What you are asked to do:
Copy out the material word for word, starting at the line that contains "Is wooden picture frame at upper center, the" and ending after the line that contains "Considering the relative". Leave out everything before and after those lines.

Provided entries:
* Begin *

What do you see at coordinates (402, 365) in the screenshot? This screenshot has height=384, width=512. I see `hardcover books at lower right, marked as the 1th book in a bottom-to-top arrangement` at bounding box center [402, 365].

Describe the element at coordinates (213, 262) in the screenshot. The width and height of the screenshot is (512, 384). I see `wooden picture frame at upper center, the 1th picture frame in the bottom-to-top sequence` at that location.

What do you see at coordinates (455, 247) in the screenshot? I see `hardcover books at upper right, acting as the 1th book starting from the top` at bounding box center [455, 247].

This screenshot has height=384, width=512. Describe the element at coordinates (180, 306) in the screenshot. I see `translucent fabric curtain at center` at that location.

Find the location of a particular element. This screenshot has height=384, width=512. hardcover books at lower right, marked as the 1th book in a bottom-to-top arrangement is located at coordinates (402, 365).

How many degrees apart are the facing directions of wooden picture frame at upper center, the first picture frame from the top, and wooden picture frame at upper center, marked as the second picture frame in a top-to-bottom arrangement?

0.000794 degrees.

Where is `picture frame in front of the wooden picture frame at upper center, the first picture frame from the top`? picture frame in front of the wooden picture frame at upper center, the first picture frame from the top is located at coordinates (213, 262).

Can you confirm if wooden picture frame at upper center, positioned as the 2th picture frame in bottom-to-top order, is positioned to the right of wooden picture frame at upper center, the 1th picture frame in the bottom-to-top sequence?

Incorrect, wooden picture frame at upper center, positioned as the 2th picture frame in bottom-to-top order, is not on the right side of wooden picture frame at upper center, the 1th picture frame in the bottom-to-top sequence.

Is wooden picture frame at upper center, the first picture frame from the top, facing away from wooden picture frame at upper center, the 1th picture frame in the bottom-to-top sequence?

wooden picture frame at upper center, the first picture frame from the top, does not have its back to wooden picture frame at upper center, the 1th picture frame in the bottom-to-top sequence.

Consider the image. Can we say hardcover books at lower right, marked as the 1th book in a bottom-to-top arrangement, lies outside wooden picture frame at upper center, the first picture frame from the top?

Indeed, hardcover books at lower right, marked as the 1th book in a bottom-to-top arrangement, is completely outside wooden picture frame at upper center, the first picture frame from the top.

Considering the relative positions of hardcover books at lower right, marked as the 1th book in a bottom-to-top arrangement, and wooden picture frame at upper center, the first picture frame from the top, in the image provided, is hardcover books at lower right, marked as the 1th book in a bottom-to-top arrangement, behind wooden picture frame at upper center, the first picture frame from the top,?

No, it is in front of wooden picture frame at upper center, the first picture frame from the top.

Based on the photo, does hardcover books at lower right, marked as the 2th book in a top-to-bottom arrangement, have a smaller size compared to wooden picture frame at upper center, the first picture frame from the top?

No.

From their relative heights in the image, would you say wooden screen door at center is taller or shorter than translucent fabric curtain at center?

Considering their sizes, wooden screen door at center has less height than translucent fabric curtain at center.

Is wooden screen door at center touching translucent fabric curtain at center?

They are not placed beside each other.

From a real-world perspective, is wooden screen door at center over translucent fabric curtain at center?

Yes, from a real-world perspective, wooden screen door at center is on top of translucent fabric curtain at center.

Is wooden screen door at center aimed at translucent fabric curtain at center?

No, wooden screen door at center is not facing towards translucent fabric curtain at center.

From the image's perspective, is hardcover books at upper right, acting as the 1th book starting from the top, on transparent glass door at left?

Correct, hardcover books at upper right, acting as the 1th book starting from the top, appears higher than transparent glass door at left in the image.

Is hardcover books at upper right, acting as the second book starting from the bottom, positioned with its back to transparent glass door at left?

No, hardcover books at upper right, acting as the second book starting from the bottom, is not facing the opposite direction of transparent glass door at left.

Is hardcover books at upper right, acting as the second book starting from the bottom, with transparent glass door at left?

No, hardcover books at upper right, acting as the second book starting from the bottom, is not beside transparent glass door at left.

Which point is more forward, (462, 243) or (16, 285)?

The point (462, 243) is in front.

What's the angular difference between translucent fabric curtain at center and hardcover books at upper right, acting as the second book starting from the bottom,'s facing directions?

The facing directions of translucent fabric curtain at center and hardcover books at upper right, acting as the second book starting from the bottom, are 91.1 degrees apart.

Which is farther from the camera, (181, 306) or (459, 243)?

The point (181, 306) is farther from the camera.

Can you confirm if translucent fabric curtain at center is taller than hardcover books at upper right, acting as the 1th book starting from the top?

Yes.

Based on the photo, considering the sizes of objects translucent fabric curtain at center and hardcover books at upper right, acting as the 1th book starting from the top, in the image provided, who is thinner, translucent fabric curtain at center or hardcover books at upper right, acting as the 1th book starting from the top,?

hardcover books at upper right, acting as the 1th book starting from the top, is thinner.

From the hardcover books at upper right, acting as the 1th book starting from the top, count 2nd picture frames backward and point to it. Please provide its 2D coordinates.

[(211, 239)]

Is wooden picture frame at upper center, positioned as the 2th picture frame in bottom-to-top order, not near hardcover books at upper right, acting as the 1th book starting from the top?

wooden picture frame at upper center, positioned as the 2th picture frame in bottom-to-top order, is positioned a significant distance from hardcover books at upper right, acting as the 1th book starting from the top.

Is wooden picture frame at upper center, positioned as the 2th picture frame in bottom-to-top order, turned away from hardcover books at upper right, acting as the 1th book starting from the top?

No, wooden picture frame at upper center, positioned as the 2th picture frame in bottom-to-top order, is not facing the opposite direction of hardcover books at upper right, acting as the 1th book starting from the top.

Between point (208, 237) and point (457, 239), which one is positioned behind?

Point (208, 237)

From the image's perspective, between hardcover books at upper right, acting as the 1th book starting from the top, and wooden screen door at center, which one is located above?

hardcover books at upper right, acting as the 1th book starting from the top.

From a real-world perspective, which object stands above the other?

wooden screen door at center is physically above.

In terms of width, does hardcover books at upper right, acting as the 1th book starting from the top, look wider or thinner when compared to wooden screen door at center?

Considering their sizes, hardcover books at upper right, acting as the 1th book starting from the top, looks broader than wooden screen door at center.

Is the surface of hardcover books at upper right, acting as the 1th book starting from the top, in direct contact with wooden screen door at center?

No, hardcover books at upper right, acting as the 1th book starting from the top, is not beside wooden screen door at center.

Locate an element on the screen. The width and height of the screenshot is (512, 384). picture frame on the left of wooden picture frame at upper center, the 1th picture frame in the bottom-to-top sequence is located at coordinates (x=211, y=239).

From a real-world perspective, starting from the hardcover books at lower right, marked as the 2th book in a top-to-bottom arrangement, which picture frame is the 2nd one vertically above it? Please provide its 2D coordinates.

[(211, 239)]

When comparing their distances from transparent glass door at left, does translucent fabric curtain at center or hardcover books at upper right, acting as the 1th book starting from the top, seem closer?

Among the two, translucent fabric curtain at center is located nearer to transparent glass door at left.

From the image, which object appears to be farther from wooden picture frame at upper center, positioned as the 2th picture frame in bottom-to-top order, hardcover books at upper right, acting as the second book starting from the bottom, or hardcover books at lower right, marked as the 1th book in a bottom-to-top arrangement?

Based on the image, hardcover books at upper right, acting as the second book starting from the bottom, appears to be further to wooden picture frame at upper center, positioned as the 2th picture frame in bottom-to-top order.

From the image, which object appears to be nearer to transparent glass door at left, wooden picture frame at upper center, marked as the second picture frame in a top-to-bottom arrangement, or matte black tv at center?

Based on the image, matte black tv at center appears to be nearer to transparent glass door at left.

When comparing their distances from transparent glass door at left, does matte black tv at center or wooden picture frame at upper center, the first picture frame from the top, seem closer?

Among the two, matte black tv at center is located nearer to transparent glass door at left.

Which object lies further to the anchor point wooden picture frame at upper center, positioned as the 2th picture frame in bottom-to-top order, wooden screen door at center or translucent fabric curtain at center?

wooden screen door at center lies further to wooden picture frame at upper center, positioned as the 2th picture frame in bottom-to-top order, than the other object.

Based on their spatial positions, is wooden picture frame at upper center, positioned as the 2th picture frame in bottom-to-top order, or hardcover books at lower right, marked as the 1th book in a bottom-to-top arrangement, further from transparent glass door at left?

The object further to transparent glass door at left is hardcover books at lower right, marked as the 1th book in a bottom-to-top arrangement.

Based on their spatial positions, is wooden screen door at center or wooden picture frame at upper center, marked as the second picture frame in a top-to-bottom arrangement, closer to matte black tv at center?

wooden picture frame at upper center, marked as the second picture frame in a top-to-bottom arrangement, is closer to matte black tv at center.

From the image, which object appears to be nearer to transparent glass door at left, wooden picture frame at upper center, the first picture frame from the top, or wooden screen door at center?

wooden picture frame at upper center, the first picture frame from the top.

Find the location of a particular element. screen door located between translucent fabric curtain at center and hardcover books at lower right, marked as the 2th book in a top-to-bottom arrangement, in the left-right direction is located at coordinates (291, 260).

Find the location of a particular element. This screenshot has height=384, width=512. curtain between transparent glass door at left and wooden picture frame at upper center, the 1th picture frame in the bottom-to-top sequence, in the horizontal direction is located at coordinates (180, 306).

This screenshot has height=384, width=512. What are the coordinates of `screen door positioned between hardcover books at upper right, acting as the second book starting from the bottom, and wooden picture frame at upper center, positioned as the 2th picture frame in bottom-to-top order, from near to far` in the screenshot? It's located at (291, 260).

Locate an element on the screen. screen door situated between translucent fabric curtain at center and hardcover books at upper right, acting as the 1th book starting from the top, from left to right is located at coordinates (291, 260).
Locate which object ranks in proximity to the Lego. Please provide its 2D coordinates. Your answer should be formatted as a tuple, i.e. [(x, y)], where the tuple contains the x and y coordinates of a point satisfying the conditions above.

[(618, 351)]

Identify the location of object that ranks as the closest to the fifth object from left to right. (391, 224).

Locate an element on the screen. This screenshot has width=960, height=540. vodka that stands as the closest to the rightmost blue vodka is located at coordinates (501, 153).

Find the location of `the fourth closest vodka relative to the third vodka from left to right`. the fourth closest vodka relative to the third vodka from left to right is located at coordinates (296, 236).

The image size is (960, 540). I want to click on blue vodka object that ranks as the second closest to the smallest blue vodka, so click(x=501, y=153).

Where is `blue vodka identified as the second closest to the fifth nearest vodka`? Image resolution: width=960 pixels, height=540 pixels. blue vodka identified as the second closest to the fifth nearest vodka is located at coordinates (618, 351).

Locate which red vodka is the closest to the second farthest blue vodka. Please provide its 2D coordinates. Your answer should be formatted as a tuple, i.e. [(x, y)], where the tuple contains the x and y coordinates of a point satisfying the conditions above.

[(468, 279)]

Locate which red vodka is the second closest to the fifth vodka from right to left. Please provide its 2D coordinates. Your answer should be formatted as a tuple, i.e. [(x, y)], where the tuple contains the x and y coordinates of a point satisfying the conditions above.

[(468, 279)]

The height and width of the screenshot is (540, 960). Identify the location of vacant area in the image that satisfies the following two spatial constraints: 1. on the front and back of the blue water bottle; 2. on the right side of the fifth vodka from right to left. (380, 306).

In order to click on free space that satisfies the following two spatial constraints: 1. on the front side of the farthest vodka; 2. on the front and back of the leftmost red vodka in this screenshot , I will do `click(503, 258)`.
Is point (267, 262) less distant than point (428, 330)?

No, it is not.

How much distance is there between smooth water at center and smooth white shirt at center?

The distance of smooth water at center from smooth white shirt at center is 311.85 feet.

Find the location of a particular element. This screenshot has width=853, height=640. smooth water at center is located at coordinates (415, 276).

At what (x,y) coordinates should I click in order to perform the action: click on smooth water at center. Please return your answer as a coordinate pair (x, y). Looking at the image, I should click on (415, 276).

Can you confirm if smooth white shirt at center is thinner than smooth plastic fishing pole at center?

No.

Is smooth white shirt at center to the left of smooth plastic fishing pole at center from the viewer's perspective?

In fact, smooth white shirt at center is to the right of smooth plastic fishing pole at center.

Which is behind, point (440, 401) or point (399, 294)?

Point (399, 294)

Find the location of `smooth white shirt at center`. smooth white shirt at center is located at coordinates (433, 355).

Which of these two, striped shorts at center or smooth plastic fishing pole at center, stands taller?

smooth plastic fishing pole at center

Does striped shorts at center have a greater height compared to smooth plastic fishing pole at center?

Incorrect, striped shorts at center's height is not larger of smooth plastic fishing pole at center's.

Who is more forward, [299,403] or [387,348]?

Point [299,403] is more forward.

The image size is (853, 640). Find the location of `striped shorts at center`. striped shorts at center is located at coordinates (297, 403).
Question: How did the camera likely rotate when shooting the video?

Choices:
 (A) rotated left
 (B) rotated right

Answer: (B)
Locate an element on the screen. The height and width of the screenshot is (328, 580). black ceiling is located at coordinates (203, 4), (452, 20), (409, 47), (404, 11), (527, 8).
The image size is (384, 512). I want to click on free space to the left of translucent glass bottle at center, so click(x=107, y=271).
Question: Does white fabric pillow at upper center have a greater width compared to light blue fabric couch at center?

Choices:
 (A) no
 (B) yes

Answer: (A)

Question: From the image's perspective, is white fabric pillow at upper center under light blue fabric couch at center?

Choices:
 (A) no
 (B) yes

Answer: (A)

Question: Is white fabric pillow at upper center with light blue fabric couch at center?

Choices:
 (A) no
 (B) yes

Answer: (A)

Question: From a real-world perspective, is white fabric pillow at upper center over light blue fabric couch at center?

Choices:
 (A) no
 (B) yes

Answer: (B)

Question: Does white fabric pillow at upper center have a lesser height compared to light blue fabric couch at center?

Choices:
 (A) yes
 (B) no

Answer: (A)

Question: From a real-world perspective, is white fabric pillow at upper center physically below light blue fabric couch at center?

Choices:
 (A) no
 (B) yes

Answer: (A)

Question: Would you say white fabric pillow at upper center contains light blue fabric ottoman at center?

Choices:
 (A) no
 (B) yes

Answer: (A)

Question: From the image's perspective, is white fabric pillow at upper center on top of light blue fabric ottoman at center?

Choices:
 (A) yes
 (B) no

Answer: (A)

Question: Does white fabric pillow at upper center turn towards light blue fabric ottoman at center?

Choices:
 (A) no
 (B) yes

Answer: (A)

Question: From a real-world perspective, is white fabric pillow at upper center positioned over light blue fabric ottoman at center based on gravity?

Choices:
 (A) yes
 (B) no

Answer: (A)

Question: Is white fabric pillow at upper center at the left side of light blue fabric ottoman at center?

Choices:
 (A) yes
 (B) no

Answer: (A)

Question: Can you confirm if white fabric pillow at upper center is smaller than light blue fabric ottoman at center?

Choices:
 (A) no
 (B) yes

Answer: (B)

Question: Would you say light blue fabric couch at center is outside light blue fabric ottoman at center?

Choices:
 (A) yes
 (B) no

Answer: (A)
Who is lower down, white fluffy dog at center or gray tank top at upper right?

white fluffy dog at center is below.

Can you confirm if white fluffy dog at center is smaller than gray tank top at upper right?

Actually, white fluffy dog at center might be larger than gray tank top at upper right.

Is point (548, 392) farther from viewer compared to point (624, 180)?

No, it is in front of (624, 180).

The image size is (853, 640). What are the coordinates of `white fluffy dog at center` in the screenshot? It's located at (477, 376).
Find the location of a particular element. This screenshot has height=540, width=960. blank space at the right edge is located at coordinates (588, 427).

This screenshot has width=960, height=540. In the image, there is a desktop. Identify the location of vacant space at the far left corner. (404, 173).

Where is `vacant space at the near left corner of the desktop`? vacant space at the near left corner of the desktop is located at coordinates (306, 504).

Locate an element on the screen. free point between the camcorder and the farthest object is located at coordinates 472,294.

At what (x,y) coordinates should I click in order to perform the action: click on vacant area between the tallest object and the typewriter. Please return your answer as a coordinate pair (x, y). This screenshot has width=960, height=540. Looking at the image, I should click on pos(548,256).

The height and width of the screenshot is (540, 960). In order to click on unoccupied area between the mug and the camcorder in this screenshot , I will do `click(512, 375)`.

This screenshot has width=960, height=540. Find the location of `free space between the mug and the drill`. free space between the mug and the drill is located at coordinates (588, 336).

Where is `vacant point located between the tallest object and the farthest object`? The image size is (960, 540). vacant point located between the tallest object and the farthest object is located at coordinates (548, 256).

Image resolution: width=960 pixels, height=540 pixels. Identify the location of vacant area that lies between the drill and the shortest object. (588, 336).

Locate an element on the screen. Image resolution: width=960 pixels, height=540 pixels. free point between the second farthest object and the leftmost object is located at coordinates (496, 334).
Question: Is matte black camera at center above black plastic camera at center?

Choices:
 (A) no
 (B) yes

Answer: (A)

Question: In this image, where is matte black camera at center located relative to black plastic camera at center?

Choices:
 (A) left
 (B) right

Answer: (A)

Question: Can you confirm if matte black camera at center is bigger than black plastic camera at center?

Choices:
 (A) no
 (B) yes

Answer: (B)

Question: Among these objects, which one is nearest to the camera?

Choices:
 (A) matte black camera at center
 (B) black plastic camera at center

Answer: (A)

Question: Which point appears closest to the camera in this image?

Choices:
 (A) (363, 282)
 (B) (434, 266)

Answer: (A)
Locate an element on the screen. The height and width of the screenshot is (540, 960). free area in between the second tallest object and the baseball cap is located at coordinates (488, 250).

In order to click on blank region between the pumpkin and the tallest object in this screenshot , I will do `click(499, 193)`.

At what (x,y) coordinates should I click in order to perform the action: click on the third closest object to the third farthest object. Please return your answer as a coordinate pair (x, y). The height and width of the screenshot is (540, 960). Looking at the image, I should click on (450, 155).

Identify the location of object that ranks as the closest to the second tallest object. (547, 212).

* End *

Complete output:
Is wooden picture frame at upper center, the first picture frame from the top, facing away from wooden picture frame at upper center, the 1th picture frame in the bottom-to-top sequence?

wooden picture frame at upper center, the first picture frame from the top, does not have its back to wooden picture frame at upper center, the 1th picture frame in the bottom-to-top sequence.

Consider the image. Can we say hardcover books at lower right, marked as the 1th book in a bottom-to-top arrangement, lies outside wooden picture frame at upper center, the first picture frame from the top?

Indeed, hardcover books at lower right, marked as the 1th book in a bottom-to-top arrangement, is completely outside wooden picture frame at upper center, the first picture frame from the top.

Considering the relative positions of hardcover books at lower right, marked as the 1th book in a bottom-to-top arrangement, and wooden picture frame at upper center, the first picture frame from the top, in the image provided, is hardcover books at lower right, marked as the 1th book in a bottom-to-top arrangement, behind wooden picture frame at upper center, the first picture frame from the top,?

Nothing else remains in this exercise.